<<<<
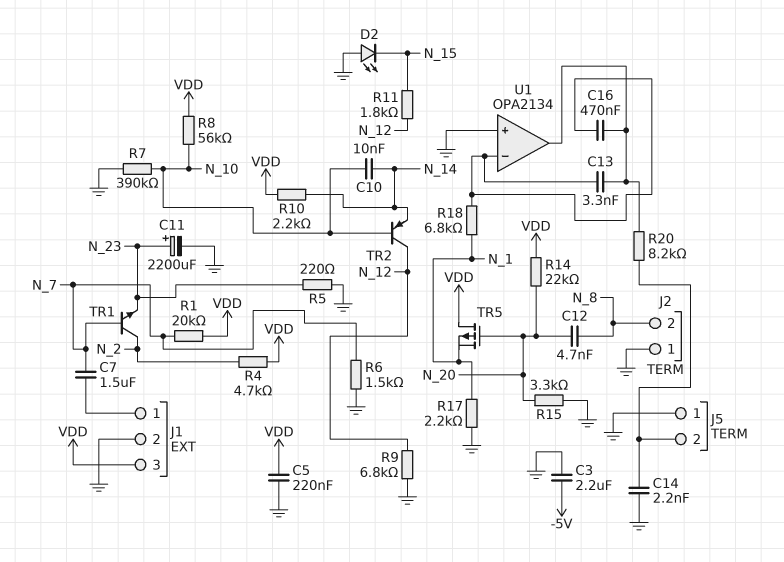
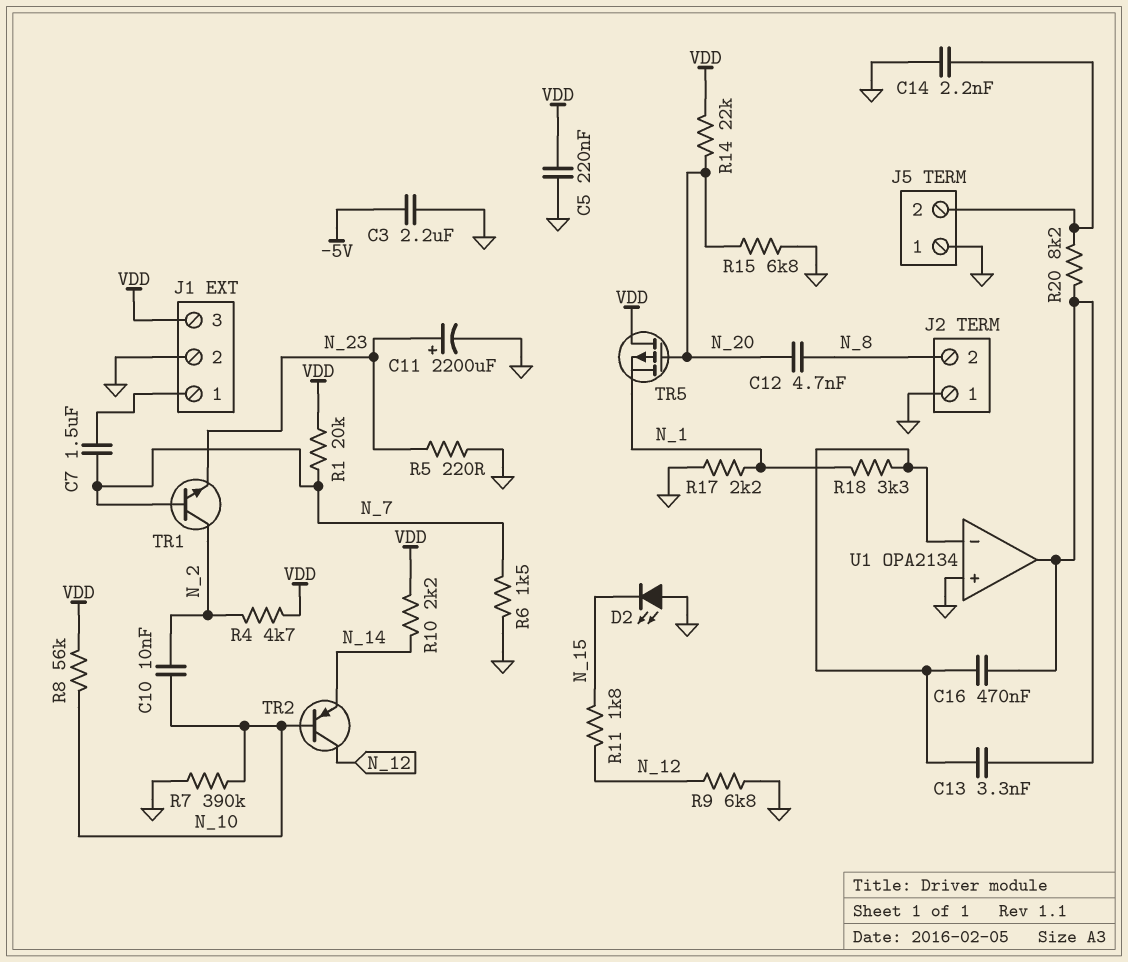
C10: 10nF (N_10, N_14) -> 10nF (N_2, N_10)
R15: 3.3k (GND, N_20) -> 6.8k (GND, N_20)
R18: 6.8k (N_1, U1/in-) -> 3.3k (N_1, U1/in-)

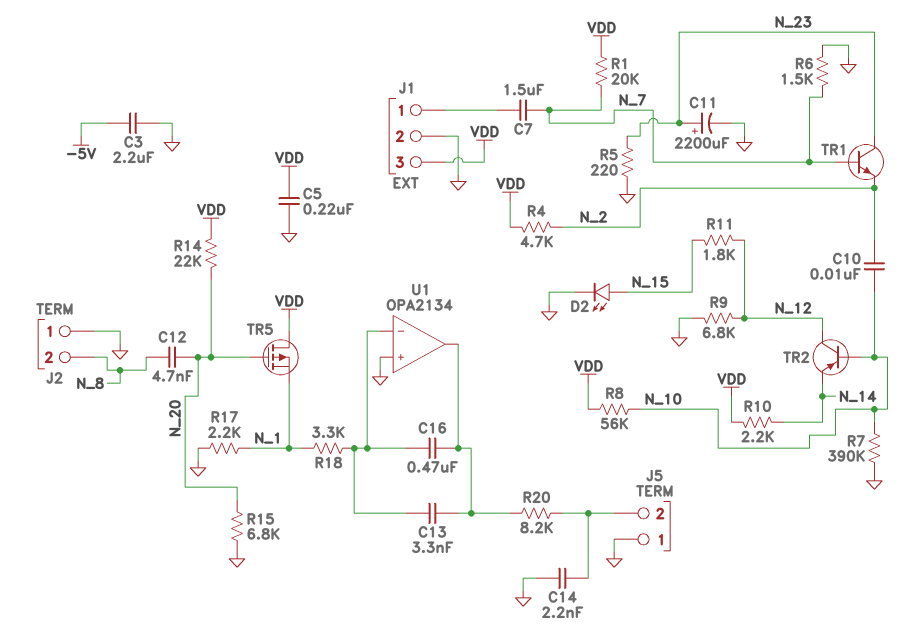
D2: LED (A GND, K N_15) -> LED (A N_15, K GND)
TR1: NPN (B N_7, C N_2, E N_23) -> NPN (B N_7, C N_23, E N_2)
>>>>
<<<<
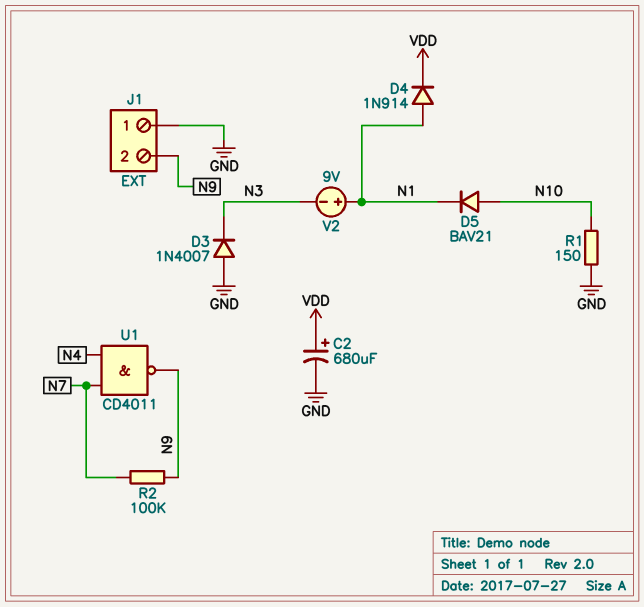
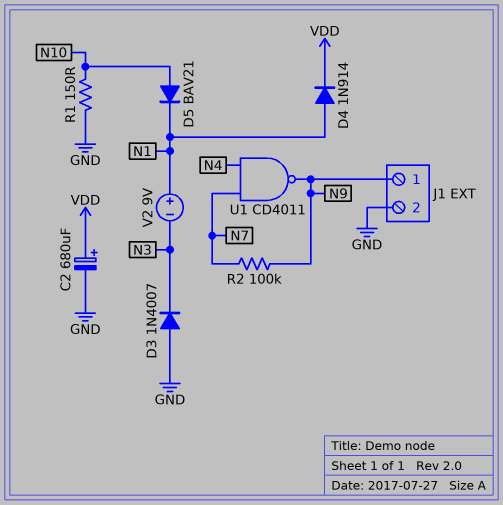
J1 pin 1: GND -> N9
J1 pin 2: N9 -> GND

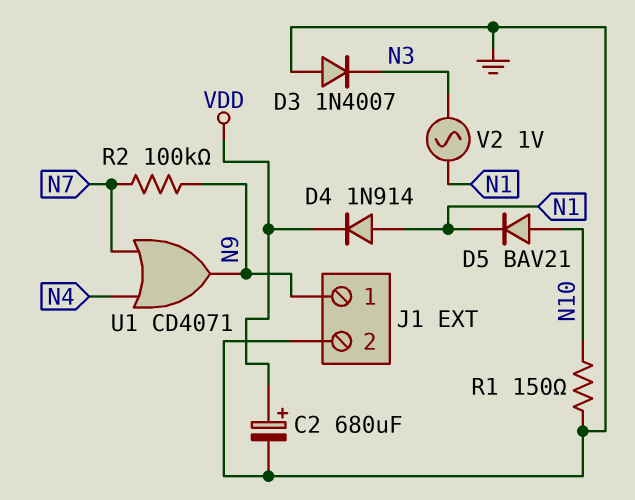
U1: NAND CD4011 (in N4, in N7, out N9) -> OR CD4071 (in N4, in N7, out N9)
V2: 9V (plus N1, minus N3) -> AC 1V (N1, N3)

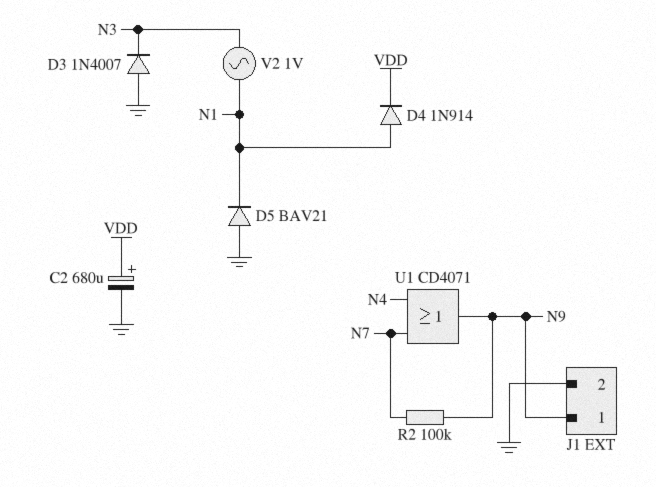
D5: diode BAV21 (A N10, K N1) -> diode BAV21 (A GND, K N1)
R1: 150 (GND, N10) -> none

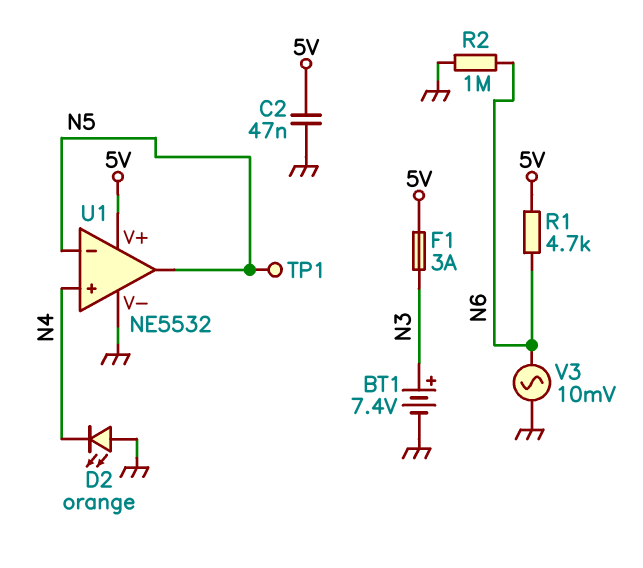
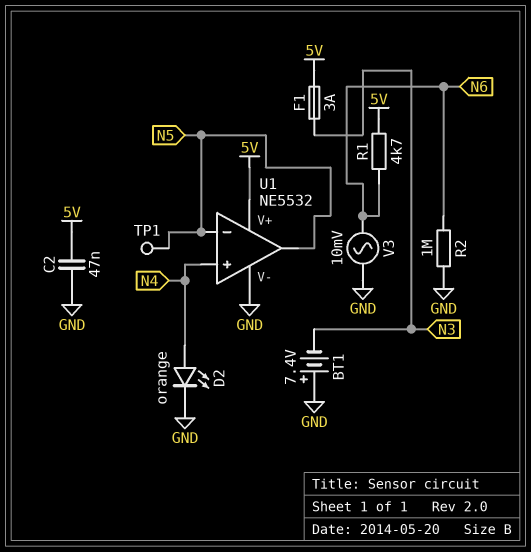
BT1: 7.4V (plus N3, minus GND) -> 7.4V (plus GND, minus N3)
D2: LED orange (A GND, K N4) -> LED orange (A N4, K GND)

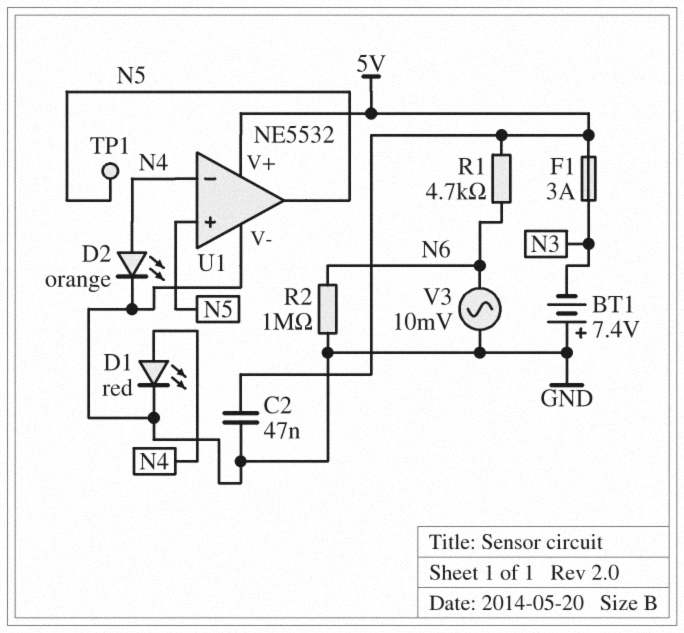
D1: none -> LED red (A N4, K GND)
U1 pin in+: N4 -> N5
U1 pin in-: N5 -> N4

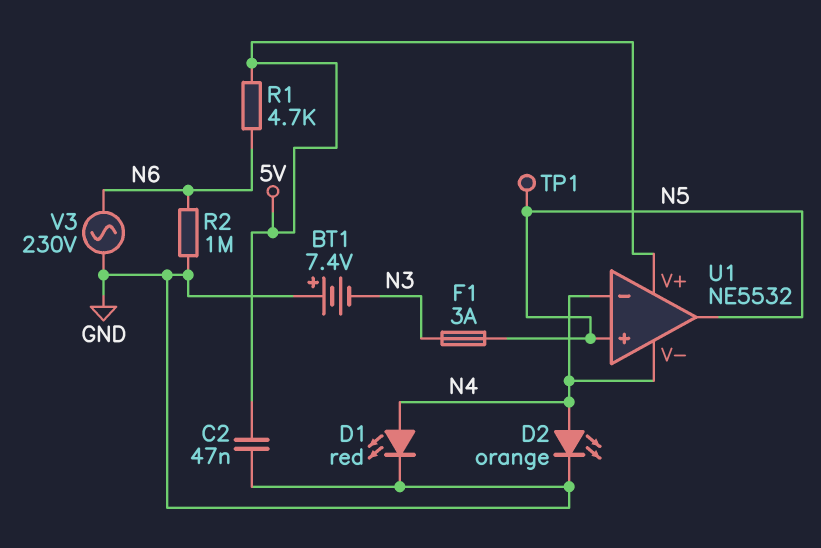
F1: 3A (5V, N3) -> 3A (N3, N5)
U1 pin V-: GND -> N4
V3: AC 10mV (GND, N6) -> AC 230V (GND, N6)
>>>>
<<<<
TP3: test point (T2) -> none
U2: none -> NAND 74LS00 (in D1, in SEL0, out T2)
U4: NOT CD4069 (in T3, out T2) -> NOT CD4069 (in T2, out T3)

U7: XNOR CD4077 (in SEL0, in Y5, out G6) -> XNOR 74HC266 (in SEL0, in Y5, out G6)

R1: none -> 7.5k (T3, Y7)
>>>>
Exercise objective: From the records above, give again only the part that opens with the line containing "C10: 10nF (N_10, N_14) -> 10nF (N_2, N_10)" and closes with the line containing "TR1: NPN (B". Keep both ends but drop the pictures.

Completed exercise:
C10: 10nF (N_10, N_14) -> 10nF (N_2, N_10)
R15: 3.3k (GND, N_20) -> 6.8k (GND, N_20)
R18: 6.8k (N_1, U1/in-) -> 3.3k (N_1, U1/in-)

D2: LED (A GND, K N_15) -> LED (A N_15, K GND)
TR1: NPN (B N_7, C N_2, E N_23) -> NPN (B N_7, C N_23, E N_2)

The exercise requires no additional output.